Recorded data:
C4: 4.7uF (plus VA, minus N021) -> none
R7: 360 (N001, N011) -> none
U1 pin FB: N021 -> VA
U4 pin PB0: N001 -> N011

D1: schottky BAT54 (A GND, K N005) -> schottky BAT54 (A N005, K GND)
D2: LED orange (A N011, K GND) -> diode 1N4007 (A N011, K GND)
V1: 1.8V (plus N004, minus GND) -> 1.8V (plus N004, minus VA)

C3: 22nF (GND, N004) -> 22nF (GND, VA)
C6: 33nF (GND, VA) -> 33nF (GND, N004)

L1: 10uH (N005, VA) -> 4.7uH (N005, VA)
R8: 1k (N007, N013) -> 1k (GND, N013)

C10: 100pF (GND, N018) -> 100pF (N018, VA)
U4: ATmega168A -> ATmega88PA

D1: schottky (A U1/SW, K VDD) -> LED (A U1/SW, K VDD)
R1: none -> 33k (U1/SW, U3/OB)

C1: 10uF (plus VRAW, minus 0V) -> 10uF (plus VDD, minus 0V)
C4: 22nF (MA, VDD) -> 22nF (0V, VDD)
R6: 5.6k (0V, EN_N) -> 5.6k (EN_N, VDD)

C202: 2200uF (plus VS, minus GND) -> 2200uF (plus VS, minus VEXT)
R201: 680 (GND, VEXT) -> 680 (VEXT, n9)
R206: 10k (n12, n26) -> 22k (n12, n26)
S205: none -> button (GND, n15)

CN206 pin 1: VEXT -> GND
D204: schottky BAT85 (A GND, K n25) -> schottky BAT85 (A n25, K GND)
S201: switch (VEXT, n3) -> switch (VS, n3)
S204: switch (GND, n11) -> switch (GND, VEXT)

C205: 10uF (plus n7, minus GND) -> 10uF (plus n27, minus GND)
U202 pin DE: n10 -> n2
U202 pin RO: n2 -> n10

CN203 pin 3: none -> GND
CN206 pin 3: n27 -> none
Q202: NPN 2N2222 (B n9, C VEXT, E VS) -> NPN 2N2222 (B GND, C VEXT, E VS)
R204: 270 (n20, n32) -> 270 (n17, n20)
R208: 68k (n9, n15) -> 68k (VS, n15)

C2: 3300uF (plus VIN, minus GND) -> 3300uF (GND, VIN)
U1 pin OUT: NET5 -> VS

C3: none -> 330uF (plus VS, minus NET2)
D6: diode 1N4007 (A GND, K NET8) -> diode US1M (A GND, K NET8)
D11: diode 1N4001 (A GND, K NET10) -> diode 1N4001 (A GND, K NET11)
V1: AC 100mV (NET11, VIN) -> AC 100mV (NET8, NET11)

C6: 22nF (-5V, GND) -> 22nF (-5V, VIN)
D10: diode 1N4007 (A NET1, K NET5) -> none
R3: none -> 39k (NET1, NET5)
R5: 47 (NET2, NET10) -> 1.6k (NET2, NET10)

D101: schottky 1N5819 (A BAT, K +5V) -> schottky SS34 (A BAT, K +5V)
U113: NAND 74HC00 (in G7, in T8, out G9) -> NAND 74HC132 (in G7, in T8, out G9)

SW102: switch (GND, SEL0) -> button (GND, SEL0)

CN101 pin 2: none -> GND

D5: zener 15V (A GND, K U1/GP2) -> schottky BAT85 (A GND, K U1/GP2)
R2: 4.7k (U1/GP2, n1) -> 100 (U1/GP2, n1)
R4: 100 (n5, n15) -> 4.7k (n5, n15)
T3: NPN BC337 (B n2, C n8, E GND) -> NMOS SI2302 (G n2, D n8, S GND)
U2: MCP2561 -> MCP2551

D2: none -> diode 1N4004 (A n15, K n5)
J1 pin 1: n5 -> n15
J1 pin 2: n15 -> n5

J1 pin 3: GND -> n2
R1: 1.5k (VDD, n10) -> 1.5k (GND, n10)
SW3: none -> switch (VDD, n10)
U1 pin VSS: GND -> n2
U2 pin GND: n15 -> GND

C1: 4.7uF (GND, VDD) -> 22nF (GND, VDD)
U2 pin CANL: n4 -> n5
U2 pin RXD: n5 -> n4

### WHAT IS NEEDED
Counting only lines above that contain the string "switch", report how many there are and write nothing further.

### OUTPUT FOR THIS EXERCISE
4